■ Task: From first line to last, give the material again unchanged.

(Available records begins)

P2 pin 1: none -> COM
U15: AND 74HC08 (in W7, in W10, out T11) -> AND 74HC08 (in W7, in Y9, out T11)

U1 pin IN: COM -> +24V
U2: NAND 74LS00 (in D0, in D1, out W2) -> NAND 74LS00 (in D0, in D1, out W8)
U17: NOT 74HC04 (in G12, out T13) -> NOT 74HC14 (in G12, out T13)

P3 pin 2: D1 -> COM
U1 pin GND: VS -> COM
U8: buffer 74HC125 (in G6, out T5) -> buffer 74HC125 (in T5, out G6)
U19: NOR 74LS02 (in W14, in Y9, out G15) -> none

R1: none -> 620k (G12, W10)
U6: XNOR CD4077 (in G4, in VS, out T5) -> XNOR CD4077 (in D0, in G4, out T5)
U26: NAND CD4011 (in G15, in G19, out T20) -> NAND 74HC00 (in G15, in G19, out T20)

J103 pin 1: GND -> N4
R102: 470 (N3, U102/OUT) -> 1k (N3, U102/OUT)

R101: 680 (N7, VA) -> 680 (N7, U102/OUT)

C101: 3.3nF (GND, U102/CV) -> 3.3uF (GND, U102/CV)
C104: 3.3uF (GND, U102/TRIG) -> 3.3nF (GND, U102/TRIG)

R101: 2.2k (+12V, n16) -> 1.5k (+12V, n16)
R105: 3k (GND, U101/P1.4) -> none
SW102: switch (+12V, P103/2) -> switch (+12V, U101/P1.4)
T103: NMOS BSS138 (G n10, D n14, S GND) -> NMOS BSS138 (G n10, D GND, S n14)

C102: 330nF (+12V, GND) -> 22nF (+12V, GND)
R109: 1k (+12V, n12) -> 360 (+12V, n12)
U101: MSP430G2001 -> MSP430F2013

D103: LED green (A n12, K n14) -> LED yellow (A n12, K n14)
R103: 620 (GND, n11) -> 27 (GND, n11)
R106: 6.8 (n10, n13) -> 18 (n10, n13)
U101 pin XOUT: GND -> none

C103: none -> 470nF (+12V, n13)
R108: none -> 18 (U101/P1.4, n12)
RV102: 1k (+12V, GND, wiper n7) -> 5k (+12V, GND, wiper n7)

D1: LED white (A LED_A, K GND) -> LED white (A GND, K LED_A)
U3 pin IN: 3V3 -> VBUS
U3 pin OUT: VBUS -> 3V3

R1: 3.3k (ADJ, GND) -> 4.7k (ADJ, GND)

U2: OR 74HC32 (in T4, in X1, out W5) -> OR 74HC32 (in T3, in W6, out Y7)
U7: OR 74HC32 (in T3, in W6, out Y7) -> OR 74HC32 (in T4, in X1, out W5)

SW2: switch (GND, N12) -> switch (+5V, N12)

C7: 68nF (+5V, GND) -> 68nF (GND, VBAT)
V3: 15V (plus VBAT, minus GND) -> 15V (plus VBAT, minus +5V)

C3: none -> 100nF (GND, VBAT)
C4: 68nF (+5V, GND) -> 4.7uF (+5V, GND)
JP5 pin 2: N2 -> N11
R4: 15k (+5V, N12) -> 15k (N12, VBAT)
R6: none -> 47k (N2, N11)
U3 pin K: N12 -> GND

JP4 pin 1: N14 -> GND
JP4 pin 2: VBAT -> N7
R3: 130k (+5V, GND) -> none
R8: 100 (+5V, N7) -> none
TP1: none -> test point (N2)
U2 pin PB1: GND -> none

(Available records ends)

■ Result of the task:
P2 pin 1: none -> COM
U15: AND 74HC08 (in W7, in W10, out T11) -> AND 74HC08 (in W7, in Y9, out T11)

U1 pin IN: COM -> +24V
U2: NAND 74LS00 (in D0, in D1, out W2) -> NAND 74LS00 (in D0, in D1, out W8)
U17: NOT 74HC04 (in G12, out T13) -> NOT 74HC14 (in G12, out T13)

P3 pin 2: D1 -> COM
U1 pin GND: VS -> COM
U8: buffer 74HC125 (in G6, out T5) -> buffer 74HC125 (in T5, out G6)
U19: NOR 74LS02 (in W14, in Y9, out G15) -> none

R1: none -> 620k (G12, W10)
U6: XNOR CD4077 (in G4, in VS, out T5) -> XNOR CD4077 (in D0, in G4, out T5)
U26: NAND CD4011 (in G15, in G19, out T20) -> NAND 74HC00 (in G15, in G19, out T20)

J103 pin 1: GND -> N4
R102: 470 (N3, U102/OUT) -> 1k (N3, U102/OUT)

R101: 680 (N7, VA) -> 680 (N7, U102/OUT)

C101: 3.3nF (GND, U102/CV) -> 3.3uF (GND, U102/CV)
C104: 3.3uF (GND, U102/TRIG) -> 3.3nF (GND, U102/TRIG)

R101: 2.2k (+12V, n16) -> 1.5k (+12V, n16)
R105: 3k (GND, U101/P1.4) -> none
SW102: switch (+12V, P103/2) -> switch (+12V, U101/P1.4)
T103: NMOS BSS138 (G n10, D n14, S GND) -> NMOS BSS138 (G n10, D GND, S n14)

C102: 330nF (+12V, GND) -> 22nF (+12V, GND)
R109: 1k (+12V, n12) -> 360 (+12V, n12)
U101: MSP430G2001 -> MSP430F2013

D103: LED green (A n12, K n14) -> LED yellow (A n12, K n14)
R103: 620 (GND, n11) -> 27 (GND, n11)
R106: 6.8 (n10, n13) -> 18 (n10, n13)
U101 pin XOUT: GND -> none

C103: none -> 470nF (+12V, n13)
R108: none -> 18 (U101/P1.4, n12)
RV102: 1k (+12V, GND, wiper n7) -> 5k (+12V, GND, wiper n7)

D1: LED white (A LED_A, K GND) -> LED white (A GND, K LED_A)
U3 pin IN: 3V3 -> VBUS
U3 pin OUT: VBUS -> 3V3

R1: 3.3k (ADJ, GND) -> 4.7k (ADJ, GND)

U2: OR 74HC32 (in T4, in X1, out W5) -> OR 74HC32 (in T3, in W6, out Y7)
U7: OR 74HC32 (in T3, in W6, out Y7) -> OR 74HC32 (in T4, in X1, out W5)

SW2: switch (GND, N12) -> switch (+5V, N12)

C7: 68nF (+5V, GND) -> 68nF (GND, VBAT)
V3: 15V (plus VBAT, minus GND) -> 15V (plus VBAT, minus +5V)

C3: none -> 100nF (GND, VBAT)
C4: 68nF (+5V, GND) -> 4.7uF (+5V, GND)
JP5 pin 2: N2 -> N11
R4: 15k (+5V, N12) -> 15k (N12, VBAT)
R6: none -> 47k (N2, N11)
U3 pin K: N12 -> GND

JP4 pin 1: N14 -> GND
JP4 pin 2: VBAT -> N7
R3: 130k (+5V, GND) -> none
R8: 100 (+5V, N7) -> none
TP1: none -> test point (N2)
U2 pin PB1: GND -> none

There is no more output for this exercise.